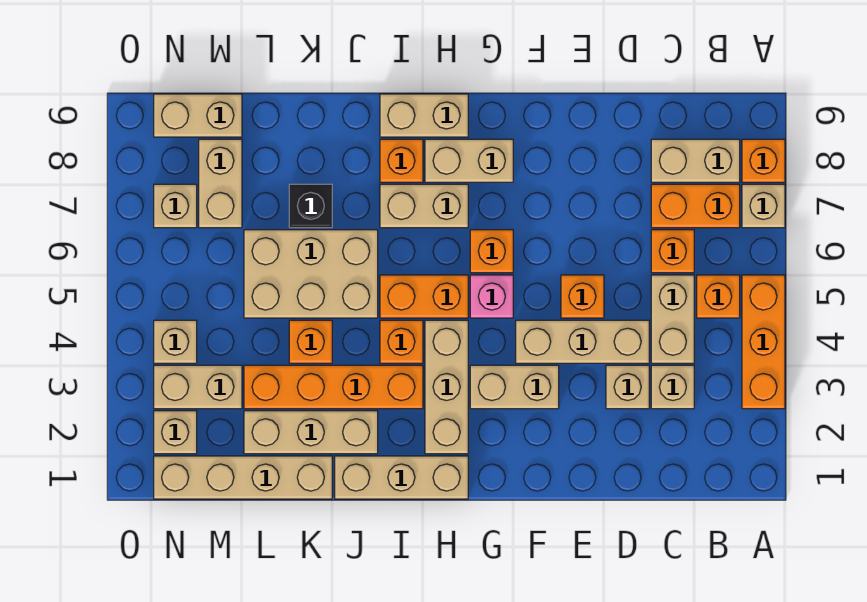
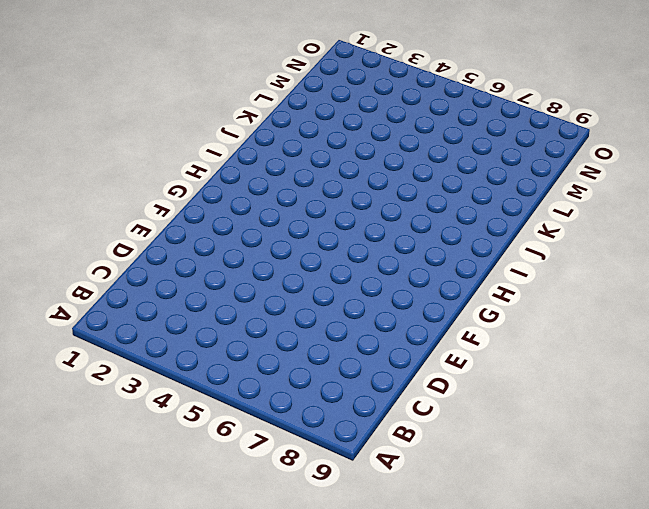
none -> orange brick A3:A5 level 1
none -> tan brick A7 level 1
none -> orange brick A8 level 1
none -> orange brick B5 level 1

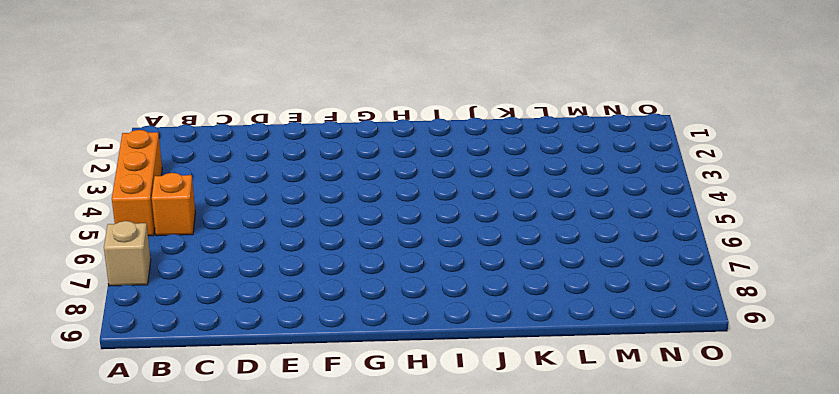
none -> orange brick A8 level 1
none -> orange brick B7:C7 level 1
none -> tan brick B8:C8 level 1
none -> tan brick C3 level 1

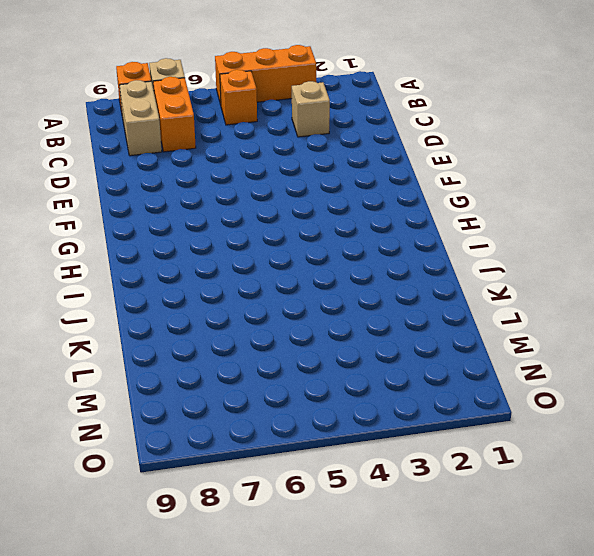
none -> tan brick C4:C5 level 1
none -> orange brick C6 level 1
none -> tan brick D3 level 1
none -> tan brick D4:F4 level 1

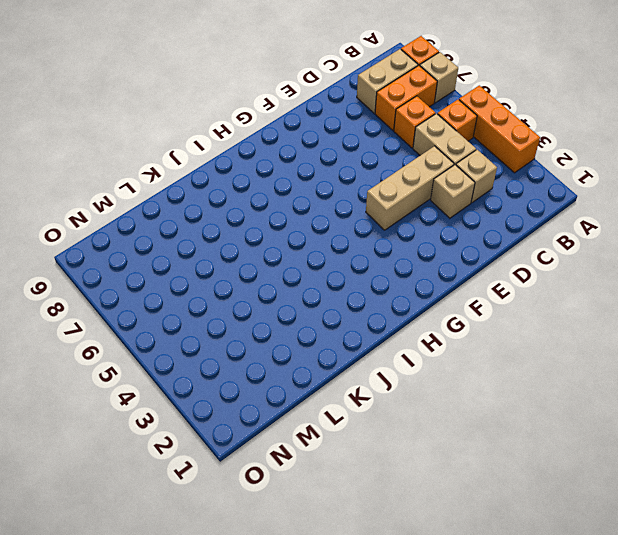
none -> orange brick E5 level 1
none -> tan brick F3:G3 level 1
none -> pink brick G5 level 1
none -> orange brick G6 level 1

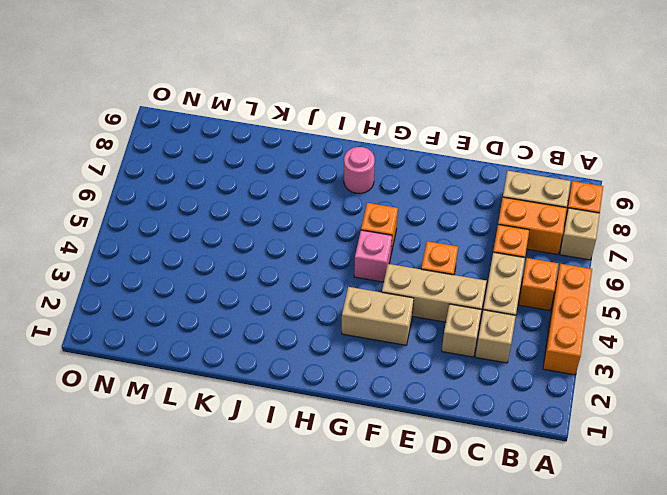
pink round brick H8 level 1 -> tan brick G8:H8 level 1
none -> tan brick H1:J1 level 1
none -> tan brick H2:H4 level 1
none -> orange brick H5:I5 level 1
none -> tan brick H7:I7 level 1

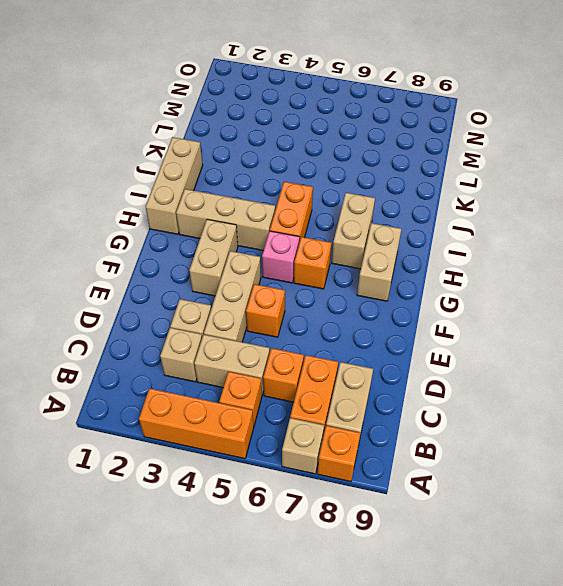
none -> tan brick H9:I9 level 1
none -> orange brick I3:L3 level 1
none -> orange brick I4 level 1
none -> orange brick I8 level 1

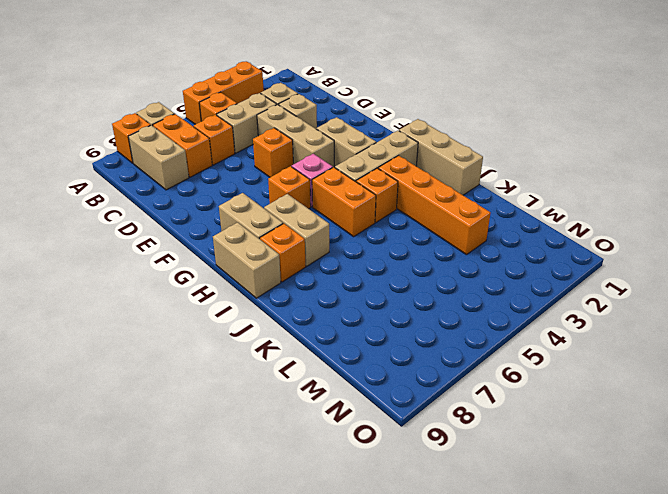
none -> tan brick J2:L2 level 1
none -> tan brick J5:L6 level 1
none -> tan brick K1:N1 level 1
none -> orange brick K4 level 1

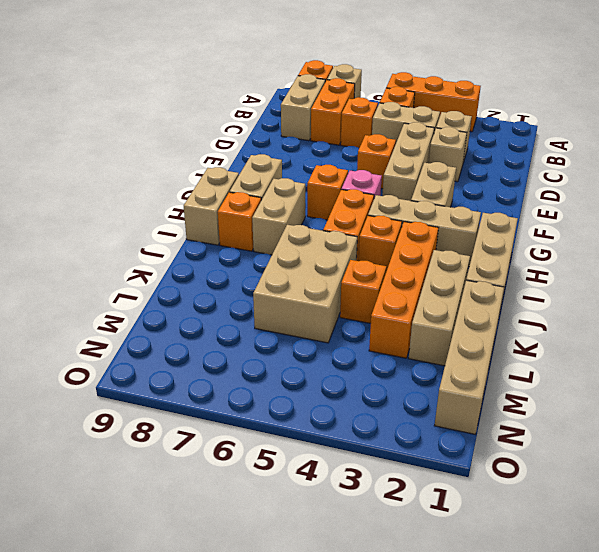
none -> black brick K7 level 1
none -> tan brick M3:N3 level 1
none -> tan brick M7:M8 level 1
none -> tan brick M9:N9 level 1

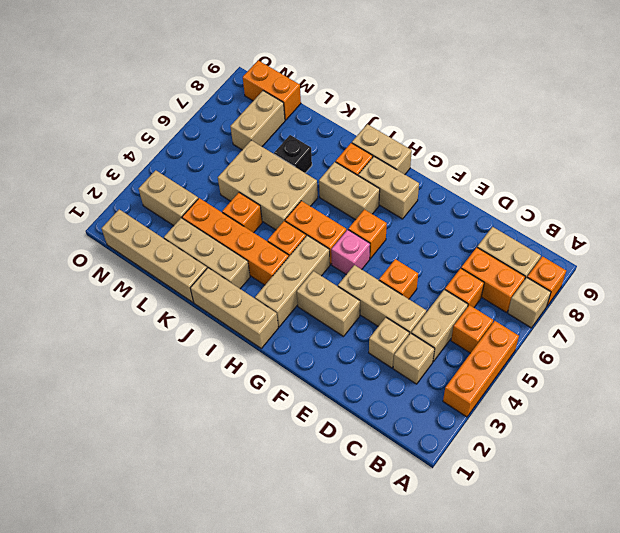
orange brick M9:N9 level 1 -> tan brick M9:N9 level 1
none -> tan brick N2 level 1
none -> tan brick N4 level 1
none -> tan brick N7 level 1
************
:: Exercise objective ::
Whenever a line of the data holds the string "pink", pick that line out.

:: Solution ::
none -> pink brick G5 level 1
pink round brick H8 level 1 -> tan brick G8:H8 level 1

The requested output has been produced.